- DATA SECTION:
===============
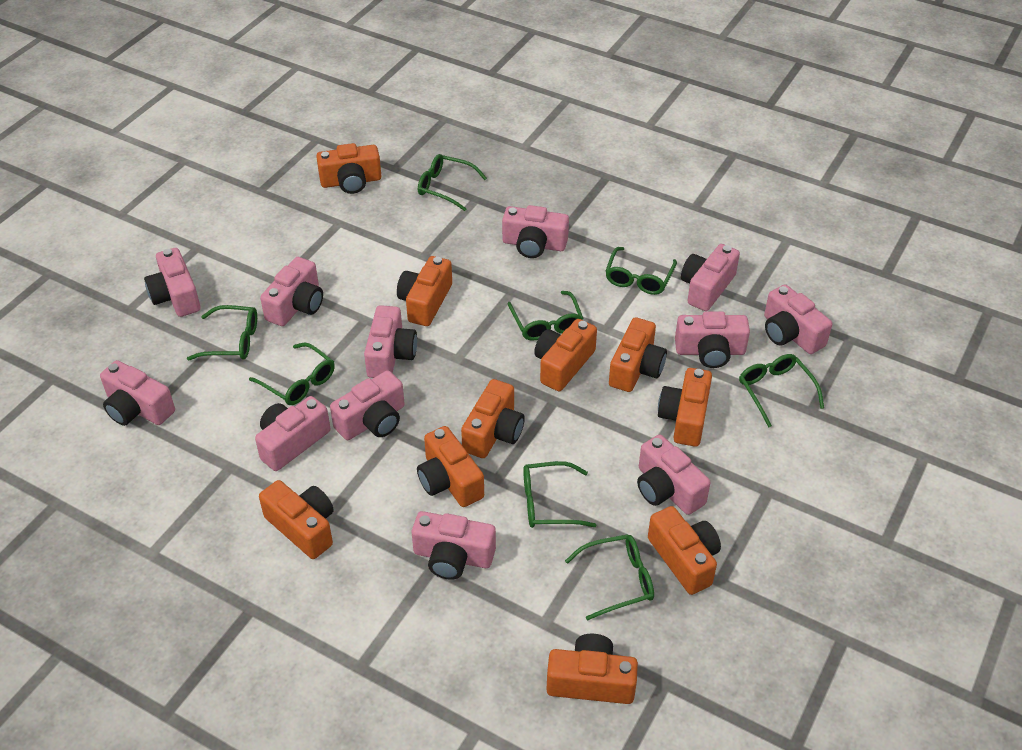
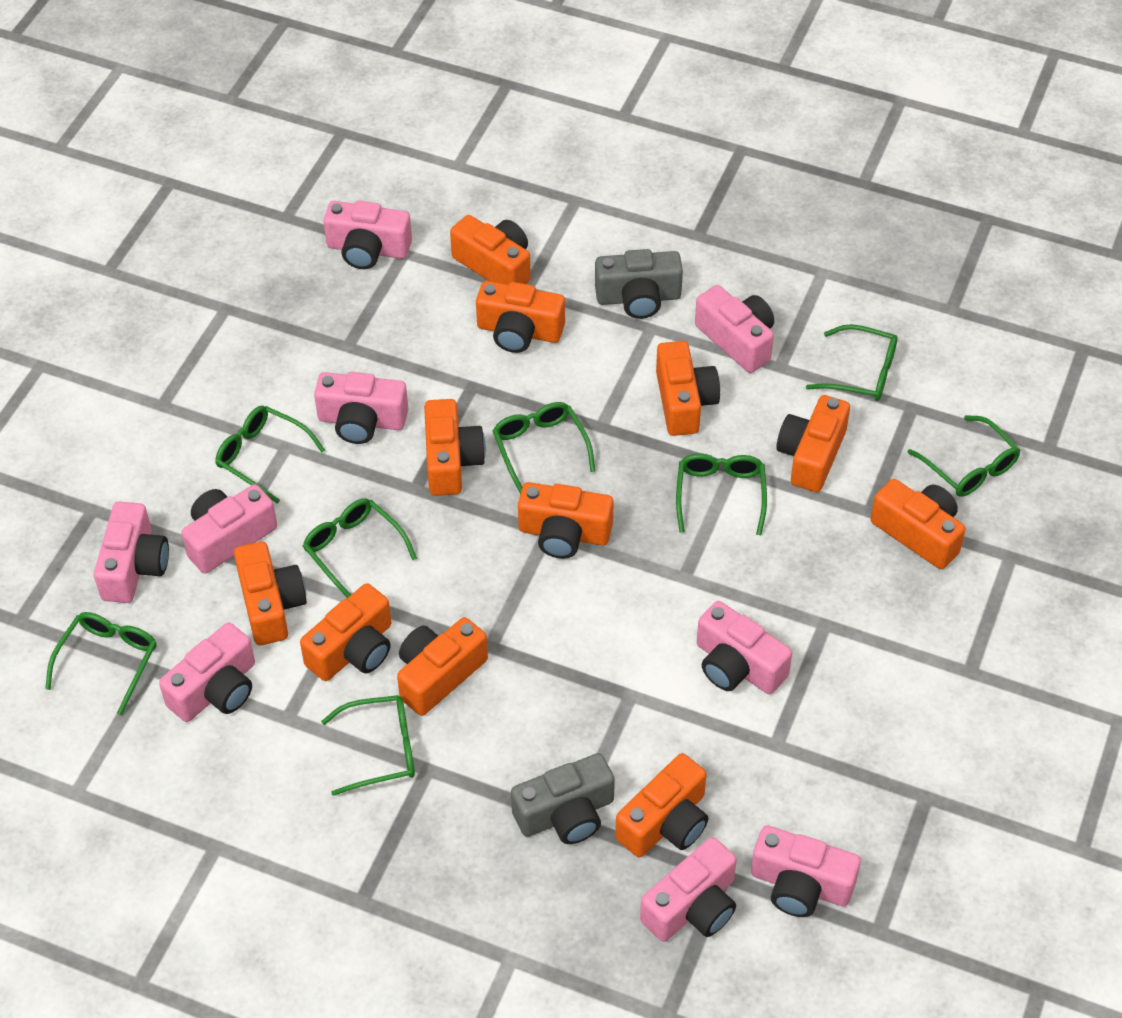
grey camera: 0 -> 2
orange camera: 10 -> 11
pink camera: 12 -> 9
===============
- AIM OF THE TASK:
Print verbatim every line above, apart from the pictures.

- RESPONSE TO THE EXERCISE:
grey camera: 0 -> 2
orange camera: 10 -> 11
pink camera: 12 -> 9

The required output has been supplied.